Your assignment: From the line with "purple triangle: (747, 388)" through the line with "cyan arrow: (698, 542)", inclusive, return each line of the data below exactly and leave the rest out.

---------- The records ----------

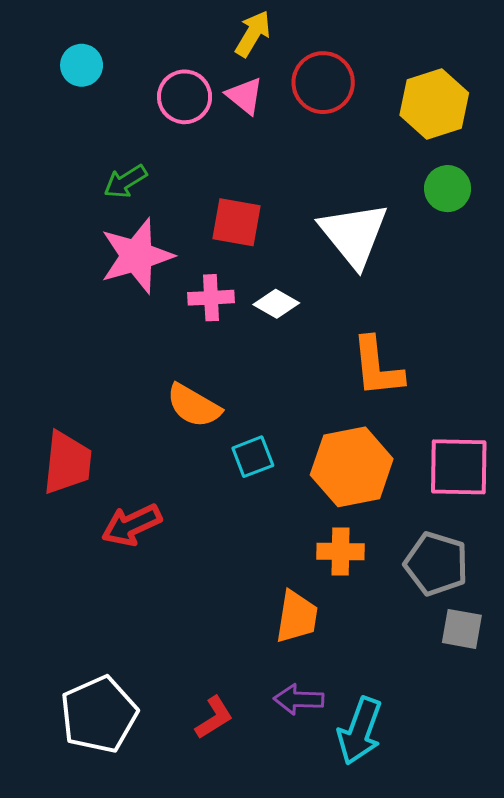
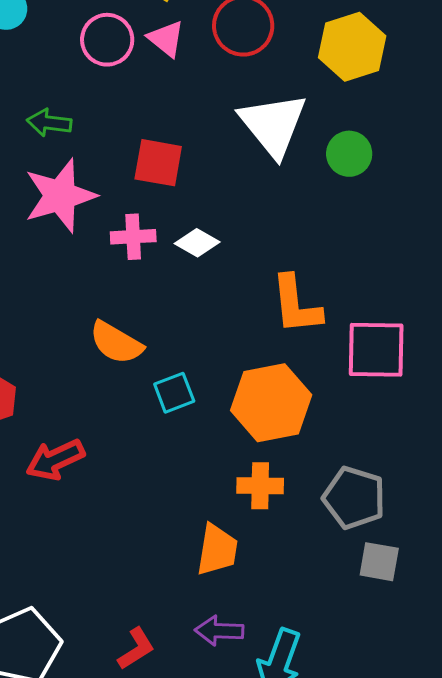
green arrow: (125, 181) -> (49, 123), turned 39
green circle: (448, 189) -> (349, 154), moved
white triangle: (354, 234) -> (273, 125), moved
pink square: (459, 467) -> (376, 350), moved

----------
---------- The records ----------

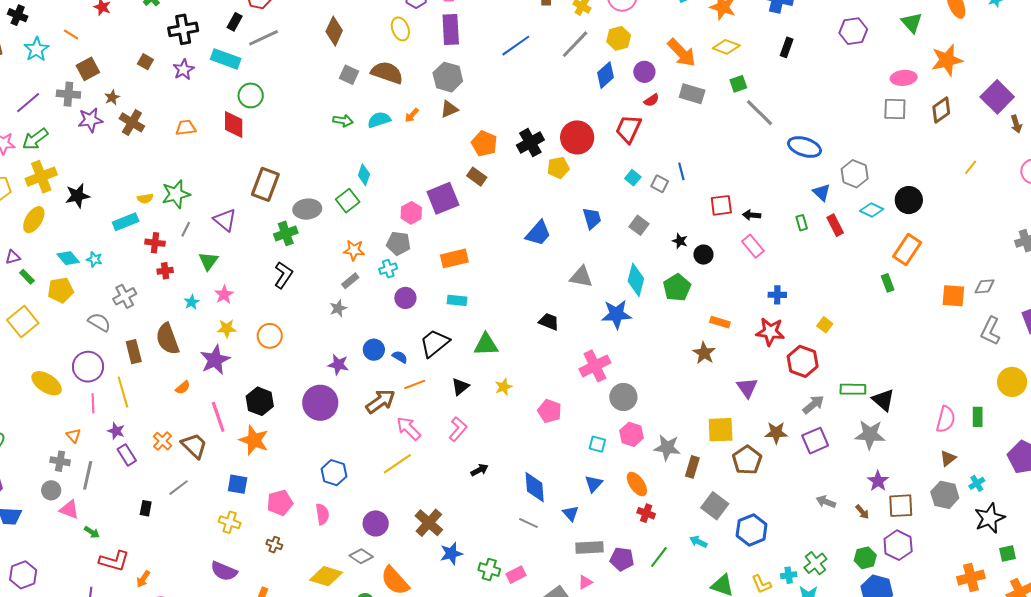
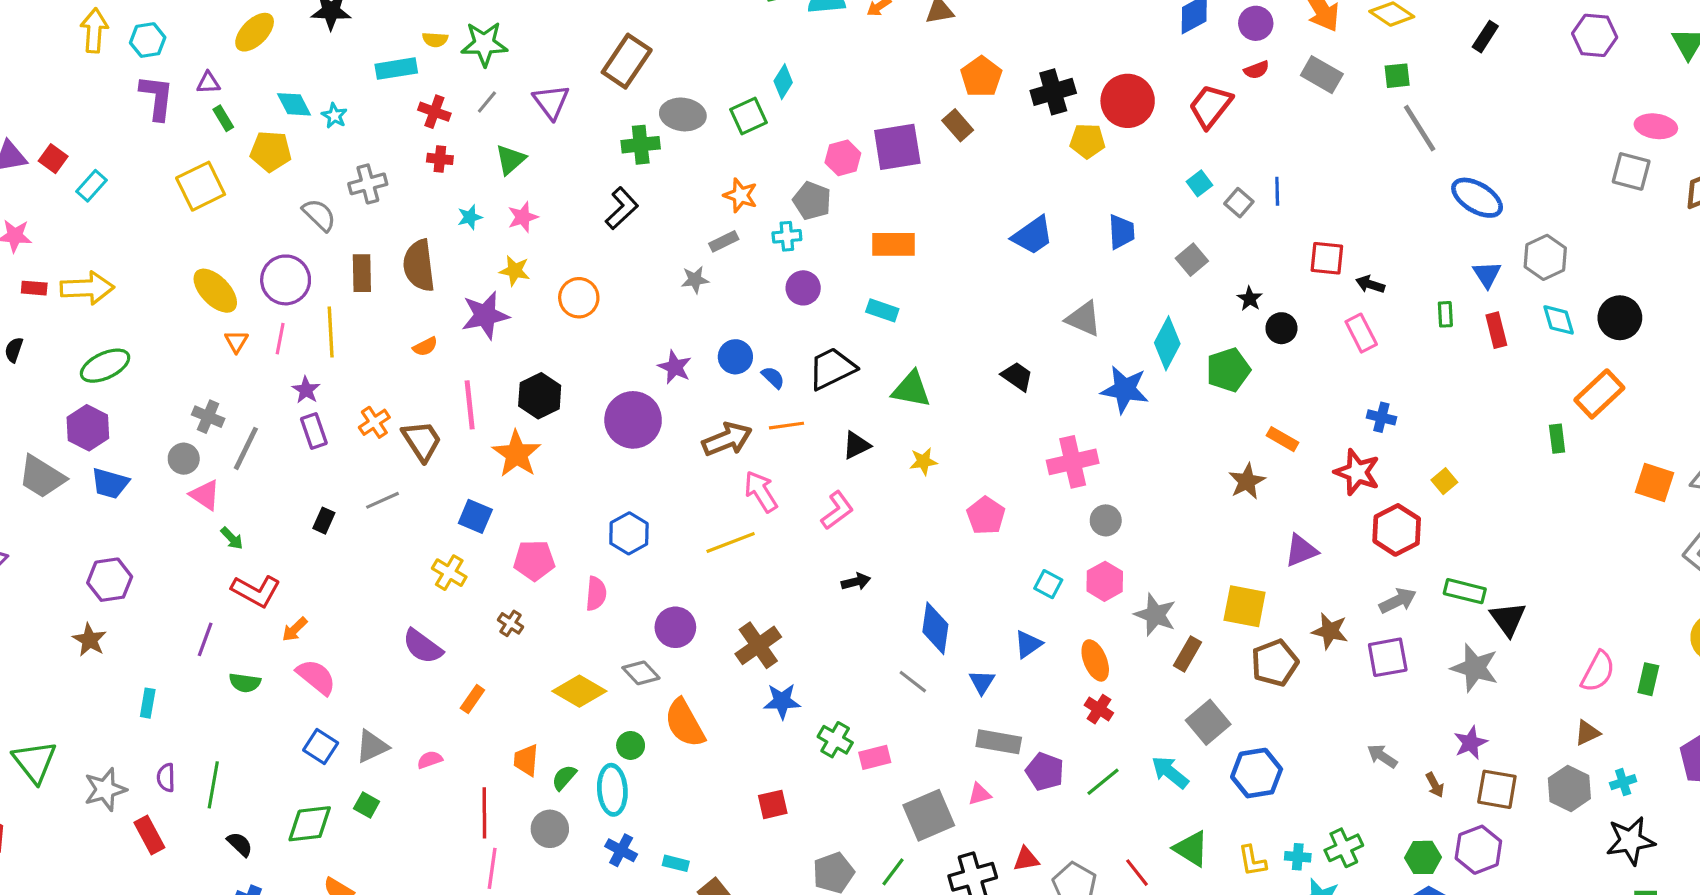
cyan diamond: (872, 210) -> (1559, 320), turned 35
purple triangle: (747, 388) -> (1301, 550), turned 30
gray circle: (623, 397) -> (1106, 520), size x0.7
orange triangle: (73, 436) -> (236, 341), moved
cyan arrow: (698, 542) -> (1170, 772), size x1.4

----------

Answer area:
purple triangle: (747, 388) -> (1301, 550), turned 30
gray circle: (623, 397) -> (1106, 520), size x0.7
orange triangle: (73, 436) -> (236, 341), moved
cyan arrow: (698, 542) -> (1170, 772), size x1.4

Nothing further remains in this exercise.